──────── Records supplied ────────

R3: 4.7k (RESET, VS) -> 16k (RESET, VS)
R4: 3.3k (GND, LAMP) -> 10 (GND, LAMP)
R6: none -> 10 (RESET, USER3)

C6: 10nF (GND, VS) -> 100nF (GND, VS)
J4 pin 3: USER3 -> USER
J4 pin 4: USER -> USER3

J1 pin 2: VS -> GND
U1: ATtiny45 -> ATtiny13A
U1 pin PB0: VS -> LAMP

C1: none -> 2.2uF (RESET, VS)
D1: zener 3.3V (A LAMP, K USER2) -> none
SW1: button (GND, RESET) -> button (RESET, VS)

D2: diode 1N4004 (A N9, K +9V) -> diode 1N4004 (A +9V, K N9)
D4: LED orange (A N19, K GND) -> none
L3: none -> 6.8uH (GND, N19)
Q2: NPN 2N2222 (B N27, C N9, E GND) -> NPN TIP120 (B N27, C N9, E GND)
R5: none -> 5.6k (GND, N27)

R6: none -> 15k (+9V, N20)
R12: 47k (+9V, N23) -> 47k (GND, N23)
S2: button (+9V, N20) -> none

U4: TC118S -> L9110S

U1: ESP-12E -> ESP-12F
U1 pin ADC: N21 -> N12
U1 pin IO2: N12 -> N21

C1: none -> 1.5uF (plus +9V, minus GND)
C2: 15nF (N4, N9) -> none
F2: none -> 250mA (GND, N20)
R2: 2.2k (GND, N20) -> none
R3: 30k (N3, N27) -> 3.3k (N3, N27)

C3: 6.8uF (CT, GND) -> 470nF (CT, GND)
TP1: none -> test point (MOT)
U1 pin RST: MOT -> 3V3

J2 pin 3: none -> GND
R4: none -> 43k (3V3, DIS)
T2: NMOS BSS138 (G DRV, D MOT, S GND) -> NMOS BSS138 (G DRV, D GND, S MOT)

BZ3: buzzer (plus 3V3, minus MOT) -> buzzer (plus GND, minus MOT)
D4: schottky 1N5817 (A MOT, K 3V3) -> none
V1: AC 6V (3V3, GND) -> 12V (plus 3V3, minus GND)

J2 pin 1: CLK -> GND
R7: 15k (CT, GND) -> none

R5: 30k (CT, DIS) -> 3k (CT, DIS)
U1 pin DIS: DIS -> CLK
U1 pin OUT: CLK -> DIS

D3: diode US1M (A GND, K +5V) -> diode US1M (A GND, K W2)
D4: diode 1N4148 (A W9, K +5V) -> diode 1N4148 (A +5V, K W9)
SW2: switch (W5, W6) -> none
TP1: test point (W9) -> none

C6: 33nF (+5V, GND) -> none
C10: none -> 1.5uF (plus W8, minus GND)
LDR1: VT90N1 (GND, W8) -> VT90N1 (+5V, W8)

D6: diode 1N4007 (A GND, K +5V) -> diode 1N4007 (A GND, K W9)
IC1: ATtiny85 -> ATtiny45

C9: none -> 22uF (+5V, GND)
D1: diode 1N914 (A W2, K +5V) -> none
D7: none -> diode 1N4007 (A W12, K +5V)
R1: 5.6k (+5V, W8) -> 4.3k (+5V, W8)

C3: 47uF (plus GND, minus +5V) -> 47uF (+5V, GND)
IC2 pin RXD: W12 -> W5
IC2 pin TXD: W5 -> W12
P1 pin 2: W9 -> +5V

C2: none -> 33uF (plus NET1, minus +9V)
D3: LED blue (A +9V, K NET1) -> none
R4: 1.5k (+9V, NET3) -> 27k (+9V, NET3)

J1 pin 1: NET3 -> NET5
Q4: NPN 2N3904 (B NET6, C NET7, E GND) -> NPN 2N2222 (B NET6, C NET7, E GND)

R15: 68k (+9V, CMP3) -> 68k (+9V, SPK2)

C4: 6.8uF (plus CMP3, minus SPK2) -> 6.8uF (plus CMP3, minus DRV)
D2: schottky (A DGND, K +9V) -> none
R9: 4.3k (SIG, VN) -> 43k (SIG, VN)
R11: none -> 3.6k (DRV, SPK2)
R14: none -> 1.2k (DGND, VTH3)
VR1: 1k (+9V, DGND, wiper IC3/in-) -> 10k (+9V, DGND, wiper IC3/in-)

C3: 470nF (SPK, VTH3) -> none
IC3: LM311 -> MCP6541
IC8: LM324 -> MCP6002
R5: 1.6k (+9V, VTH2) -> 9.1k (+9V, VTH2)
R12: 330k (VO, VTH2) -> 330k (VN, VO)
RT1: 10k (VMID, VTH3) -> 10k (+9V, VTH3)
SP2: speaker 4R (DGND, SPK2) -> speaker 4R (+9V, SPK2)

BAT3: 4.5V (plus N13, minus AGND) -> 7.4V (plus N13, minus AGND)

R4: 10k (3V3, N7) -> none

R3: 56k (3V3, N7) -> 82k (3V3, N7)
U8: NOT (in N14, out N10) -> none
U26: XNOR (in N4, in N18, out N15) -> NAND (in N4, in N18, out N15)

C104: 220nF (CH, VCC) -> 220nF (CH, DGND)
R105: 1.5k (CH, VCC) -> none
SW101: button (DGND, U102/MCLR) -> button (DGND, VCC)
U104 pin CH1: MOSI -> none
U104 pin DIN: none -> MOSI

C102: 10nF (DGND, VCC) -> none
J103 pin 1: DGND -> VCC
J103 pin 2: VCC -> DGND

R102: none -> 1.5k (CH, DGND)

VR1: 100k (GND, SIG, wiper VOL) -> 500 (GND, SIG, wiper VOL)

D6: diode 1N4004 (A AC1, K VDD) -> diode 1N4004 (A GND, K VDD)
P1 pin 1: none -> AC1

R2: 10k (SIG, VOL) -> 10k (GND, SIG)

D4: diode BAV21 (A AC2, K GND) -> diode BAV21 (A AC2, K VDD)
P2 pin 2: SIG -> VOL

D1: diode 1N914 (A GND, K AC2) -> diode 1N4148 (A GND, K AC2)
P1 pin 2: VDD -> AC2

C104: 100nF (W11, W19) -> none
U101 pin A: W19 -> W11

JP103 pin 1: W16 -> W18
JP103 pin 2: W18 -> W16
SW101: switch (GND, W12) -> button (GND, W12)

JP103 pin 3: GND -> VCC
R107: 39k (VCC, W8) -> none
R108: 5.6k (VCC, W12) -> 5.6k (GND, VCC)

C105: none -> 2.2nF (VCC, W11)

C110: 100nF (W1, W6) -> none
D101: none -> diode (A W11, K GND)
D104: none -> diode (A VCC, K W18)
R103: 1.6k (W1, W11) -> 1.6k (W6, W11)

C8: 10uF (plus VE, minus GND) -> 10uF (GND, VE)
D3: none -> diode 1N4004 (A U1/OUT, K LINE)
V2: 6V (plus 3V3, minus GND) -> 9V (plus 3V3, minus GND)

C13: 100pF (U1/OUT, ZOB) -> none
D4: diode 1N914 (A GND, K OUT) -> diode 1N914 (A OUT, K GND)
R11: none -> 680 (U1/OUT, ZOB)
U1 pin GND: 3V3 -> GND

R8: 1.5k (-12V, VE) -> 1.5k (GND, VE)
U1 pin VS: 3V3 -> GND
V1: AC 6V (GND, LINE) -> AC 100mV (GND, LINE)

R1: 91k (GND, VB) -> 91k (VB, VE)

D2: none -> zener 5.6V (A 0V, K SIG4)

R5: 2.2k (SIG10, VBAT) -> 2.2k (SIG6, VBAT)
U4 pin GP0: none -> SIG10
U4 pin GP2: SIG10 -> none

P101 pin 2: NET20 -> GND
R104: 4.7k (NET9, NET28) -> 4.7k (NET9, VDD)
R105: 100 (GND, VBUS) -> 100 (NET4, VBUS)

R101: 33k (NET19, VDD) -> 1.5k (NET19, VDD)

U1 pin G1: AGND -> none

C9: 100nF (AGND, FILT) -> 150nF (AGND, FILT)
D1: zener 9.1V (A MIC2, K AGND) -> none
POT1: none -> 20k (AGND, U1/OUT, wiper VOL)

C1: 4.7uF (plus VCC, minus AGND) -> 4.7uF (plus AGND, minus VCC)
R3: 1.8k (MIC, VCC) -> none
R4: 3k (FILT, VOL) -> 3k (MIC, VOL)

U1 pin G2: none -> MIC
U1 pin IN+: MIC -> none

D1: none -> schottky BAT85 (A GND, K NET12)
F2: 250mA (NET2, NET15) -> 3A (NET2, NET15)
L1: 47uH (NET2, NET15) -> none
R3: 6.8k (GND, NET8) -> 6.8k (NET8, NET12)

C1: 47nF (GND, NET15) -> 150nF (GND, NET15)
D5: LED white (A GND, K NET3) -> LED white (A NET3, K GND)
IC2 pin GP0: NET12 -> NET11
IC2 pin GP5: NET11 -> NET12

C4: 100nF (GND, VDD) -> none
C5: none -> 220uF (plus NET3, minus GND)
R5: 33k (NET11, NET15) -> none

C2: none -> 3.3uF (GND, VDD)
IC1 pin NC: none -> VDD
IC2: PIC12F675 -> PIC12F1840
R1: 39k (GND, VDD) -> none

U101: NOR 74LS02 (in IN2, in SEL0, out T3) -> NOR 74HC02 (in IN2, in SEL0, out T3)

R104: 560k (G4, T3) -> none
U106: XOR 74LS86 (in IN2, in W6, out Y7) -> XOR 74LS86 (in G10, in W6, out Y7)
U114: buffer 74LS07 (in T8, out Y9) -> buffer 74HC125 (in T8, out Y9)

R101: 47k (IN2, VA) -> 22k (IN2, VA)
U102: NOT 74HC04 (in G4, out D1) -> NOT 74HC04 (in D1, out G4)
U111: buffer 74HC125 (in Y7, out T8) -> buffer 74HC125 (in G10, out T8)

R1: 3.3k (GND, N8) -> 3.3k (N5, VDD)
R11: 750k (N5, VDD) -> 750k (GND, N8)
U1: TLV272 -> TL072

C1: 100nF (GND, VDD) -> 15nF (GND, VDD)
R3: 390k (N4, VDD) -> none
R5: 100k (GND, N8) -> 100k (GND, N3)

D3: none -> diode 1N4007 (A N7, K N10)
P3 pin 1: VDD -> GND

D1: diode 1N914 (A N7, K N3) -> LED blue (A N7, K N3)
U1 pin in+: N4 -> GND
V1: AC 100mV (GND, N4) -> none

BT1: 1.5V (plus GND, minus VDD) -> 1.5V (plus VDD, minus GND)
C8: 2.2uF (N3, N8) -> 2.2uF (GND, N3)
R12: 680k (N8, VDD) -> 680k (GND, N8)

────────

Quote, word for word, every line from the top of the entries through the line that holds "D4: schottky 1N5817 (A MOT, K 3V3) -> none".

R3: 4.7k (RESET, VS) -> 16k (RESET, VS)
R4: 3.3k (GND, LAMP) -> 10 (GND, LAMP)
R6: none -> 10 (RESET, USER3)

C6: 10nF (GND, VS) -> 100nF (GND, VS)
J4 pin 3: USER3 -> USER
J4 pin 4: USER -> USER3

J1 pin 2: VS -> GND
U1: ATtiny45 -> ATtiny13A
U1 pin PB0: VS -> LAMP

C1: none -> 2.2uF (RESET, VS)
D1: zener 3.3V (A LAMP, K USER2) -> none
SW1: button (GND, RESET) -> button (RESET, VS)

D2: diode 1N4004 (A N9, K +9V) -> diode 1N4004 (A +9V, K N9)
D4: LED orange (A N19, K GND) -> none
L3: none -> 6.8uH (GND, N19)
Q2: NPN 2N2222 (B N27, C N9, E GND) -> NPN TIP120 (B N27, C N9, E GND)
R5: none -> 5.6k (GND, N27)

R6: none -> 15k (+9V, N20)
R12: 47k (+9V, N23) -> 47k (GND, N23)
S2: button (+9V, N20) -> none

U4: TC118S -> L9110S

U1: ESP-12E -> ESP-12F
U1 pin ADC: N21 -> N12
U1 pin IO2: N12 -> N21

C1: none -> 1.5uF (plus +9V, minus GND)
C2: 15nF (N4, N9) -> none
F2: none -> 250mA (GND, N20)
R2: 2.2k (GND, N20) -> none
R3: 30k (N3, N27) -> 3.3k (N3, N27)

C3: 6.8uF (CT, GND) -> 470nF (CT, GND)
TP1: none -> test point (MOT)
U1 pin RST: MOT -> 3V3

J2 pin 3: none -> GND
R4: none -> 43k (3V3, DIS)
T2: NMOS BSS138 (G DRV, D MOT, S GND) -> NMOS BSS138 (G DRV, D GND, S MOT)

BZ3: buzzer (plus 3V3, minus MOT) -> buzzer (plus GND, minus MOT)
D4: schottky 1N5817 (A MOT, K 3V3) -> none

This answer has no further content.